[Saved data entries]
+++

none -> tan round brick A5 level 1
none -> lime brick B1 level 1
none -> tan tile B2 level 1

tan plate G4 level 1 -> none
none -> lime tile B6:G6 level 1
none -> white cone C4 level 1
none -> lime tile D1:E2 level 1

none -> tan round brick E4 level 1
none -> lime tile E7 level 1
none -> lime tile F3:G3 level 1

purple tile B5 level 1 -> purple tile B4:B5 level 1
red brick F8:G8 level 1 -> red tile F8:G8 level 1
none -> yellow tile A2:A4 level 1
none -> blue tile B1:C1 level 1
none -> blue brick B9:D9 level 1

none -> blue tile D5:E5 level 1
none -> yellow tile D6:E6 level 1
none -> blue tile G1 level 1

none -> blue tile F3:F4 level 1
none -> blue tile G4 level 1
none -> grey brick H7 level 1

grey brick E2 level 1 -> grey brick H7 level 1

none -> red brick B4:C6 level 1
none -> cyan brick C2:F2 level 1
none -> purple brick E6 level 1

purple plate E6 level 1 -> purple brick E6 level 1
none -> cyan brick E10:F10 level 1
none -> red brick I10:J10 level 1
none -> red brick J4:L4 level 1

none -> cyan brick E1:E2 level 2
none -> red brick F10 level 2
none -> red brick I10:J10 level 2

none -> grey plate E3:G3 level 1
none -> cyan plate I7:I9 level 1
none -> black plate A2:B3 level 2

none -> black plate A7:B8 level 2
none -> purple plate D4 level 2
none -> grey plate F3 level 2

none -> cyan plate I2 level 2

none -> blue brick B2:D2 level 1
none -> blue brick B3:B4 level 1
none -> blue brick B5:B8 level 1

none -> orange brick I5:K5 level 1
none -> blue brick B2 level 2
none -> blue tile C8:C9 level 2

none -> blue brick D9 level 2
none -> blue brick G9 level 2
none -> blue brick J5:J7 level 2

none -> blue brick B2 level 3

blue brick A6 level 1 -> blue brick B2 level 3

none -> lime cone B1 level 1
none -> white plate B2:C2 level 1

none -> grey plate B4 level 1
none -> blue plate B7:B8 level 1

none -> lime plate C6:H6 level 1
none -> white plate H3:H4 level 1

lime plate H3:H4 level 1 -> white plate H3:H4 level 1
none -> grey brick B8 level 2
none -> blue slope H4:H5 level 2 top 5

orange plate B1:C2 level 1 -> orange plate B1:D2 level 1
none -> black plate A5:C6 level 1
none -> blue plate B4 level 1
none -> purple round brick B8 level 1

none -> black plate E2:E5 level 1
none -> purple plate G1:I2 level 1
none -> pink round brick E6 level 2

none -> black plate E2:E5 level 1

+++

§ **The task**: Give the lines again, exactly as they stand, from the beginning of the data through the line with "none -> purple round brick B8 level 1".

§ **Output below**:
none -> tan round brick A5 level 1
none -> lime brick B1 level 1
none -> tan tile B2 level 1

tan plate G4 level 1 -> none
none -> lime tile B6:G6 level 1
none -> white cone C4 level 1
none -> lime tile D1:E2 level 1

none -> tan round brick E4 level 1
none -> lime tile E7 level 1
none -> lime tile F3:G3 level 1

purple tile B5 level 1 -> purple tile B4:B5 level 1
red brick F8:G8 level 1 -> red tile F8:G8 level 1
none -> yellow tile A2:A4 level 1
none -> blue tile B1:C1 level 1
none -> blue brick B9:D9 level 1

none -> blue tile D5:E5 level 1
none -> yellow tile D6:E6 level 1
none -> blue tile G1 level 1

none -> blue tile F3:F4 level 1
none -> blue tile G4 level 1
none -> grey brick H7 level 1

grey brick E2 level 1 -> grey brick H7 level 1

none -> red brick B4:C6 level 1
none -> cyan brick C2:F2 level 1
none -> purple brick E6 level 1

purple plate E6 level 1 -> purple brick E6 level 1
none -> cyan brick E10:F10 level 1
none -> red brick I10:J10 level 1
none -> red brick J4:L4 level 1

none -> cyan brick E1:E2 level 2
none -> red brick F10 level 2
none -> red brick I10:J10 level 2

none -> grey plate E3:G3 level 1
none -> cyan plate I7:I9 level 1
none -> black plate A2:B3 level 2

none -> black plate A7:B8 level 2
none -> purple plate D4 level 2
none -> grey plate F3 level 2

none -> cyan plate I2 level 2

none -> blue brick B2:D2 level 1
none -> blue brick B3:B4 level 1
none -> blue brick B5:B8 level 1

none -> orange brick I5:K5 level 1
none -> blue brick B2 level 2
none -> blue tile C8:C9 level 2

none -> blue brick D9 level 2
none -> blue brick G9 level 2
none -> blue brick J5:J7 level 2

none -> blue brick B2 level 3

blue brick A6 level 1 -> blue brick B2 level 3

none -> lime cone B1 level 1
none -> white plate B2:C2 level 1

none -> grey plate B4 level 1
none -> blue plate B7:B8 level 1

none -> lime plate C6:H6 level 1
none -> white plate H3:H4 level 1

lime plate H3:H4 level 1 -> white plate H3:H4 level 1
none -> grey brick B8 level 2
none -> blue slope H4:H5 level 2 top 5

orange plate B1:C2 level 1 -> orange plate B1:D2 level 1
none -> black plate A5:C6 level 1
none -> blue plate B4 level 1
none -> purple round brick B8 level 1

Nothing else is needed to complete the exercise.